# [Task instructions]
Gather every line from the entries below that includes "traffic".

# [Records shown]
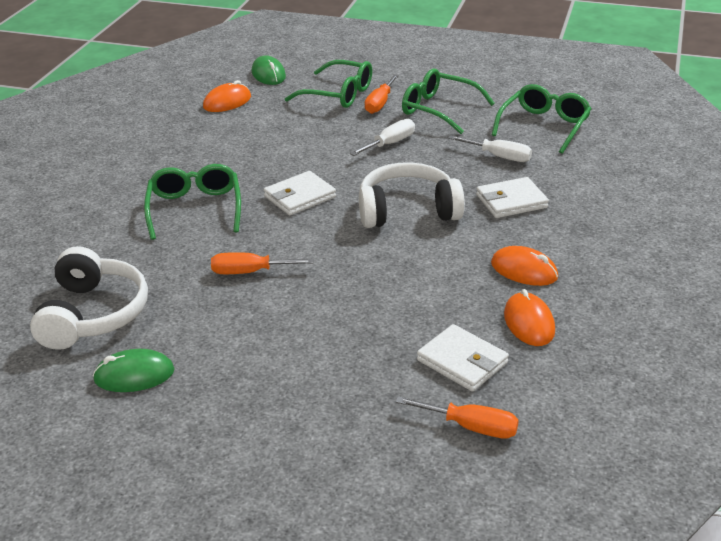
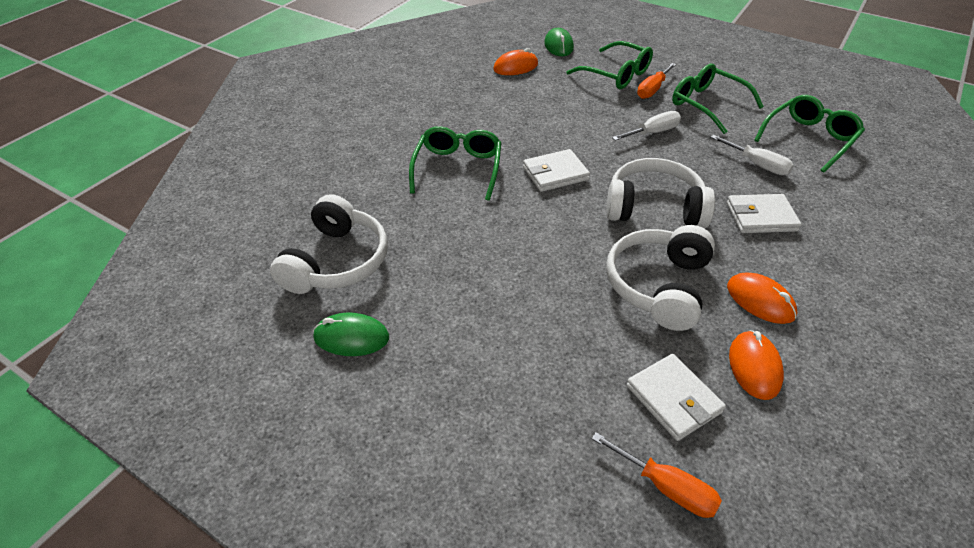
camera: 15 degrees right, 10 degrees up
(250, 272) = (488, 245): orange screwdriver -> none
(428, 276) = (659, 286): none -> white headphones

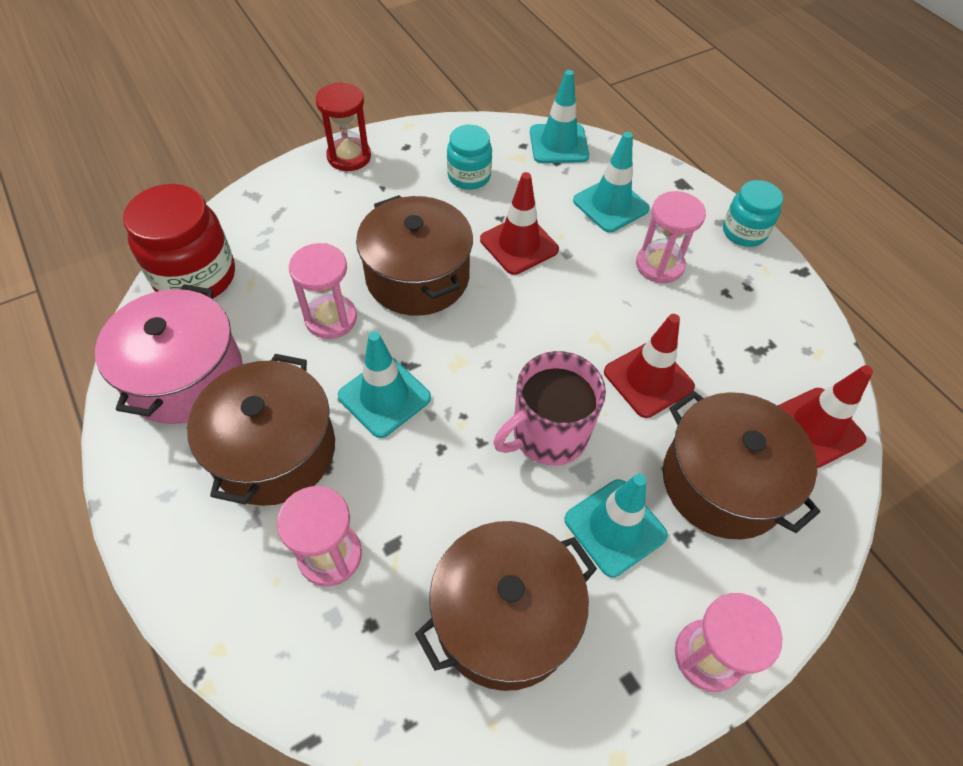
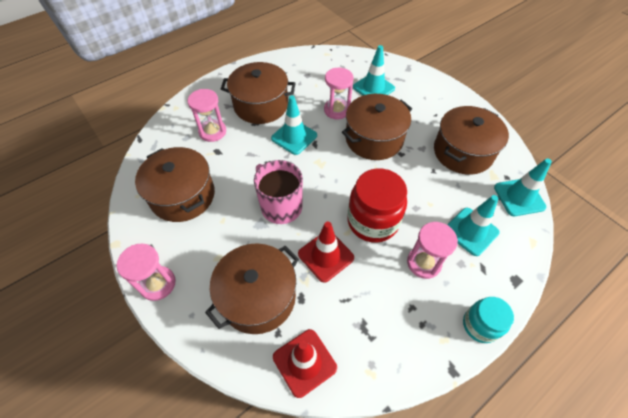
camera: 85 degrees right, 0 degrees up
(185, 376) = (294, 71): pink pot -> none
(195, 277) = (349, 61): red jar -> red jar (372, 221)
(349, 157) = (453, 97): red hourglass -> none
(469, 176) = (463, 152): turquoise jar -> brown pot
(519, 245) = (414, 182): red traffic cone -> none
(615, 527) = (228, 240): turquoise traffic cone -> turquoise traffic cone (373, 88)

# [Answer to the problem]
(519, 245) = (414, 182): red traffic cone -> none
(615, 527) = (228, 240): turquoise traffic cone -> turquoise traffic cone (373, 88)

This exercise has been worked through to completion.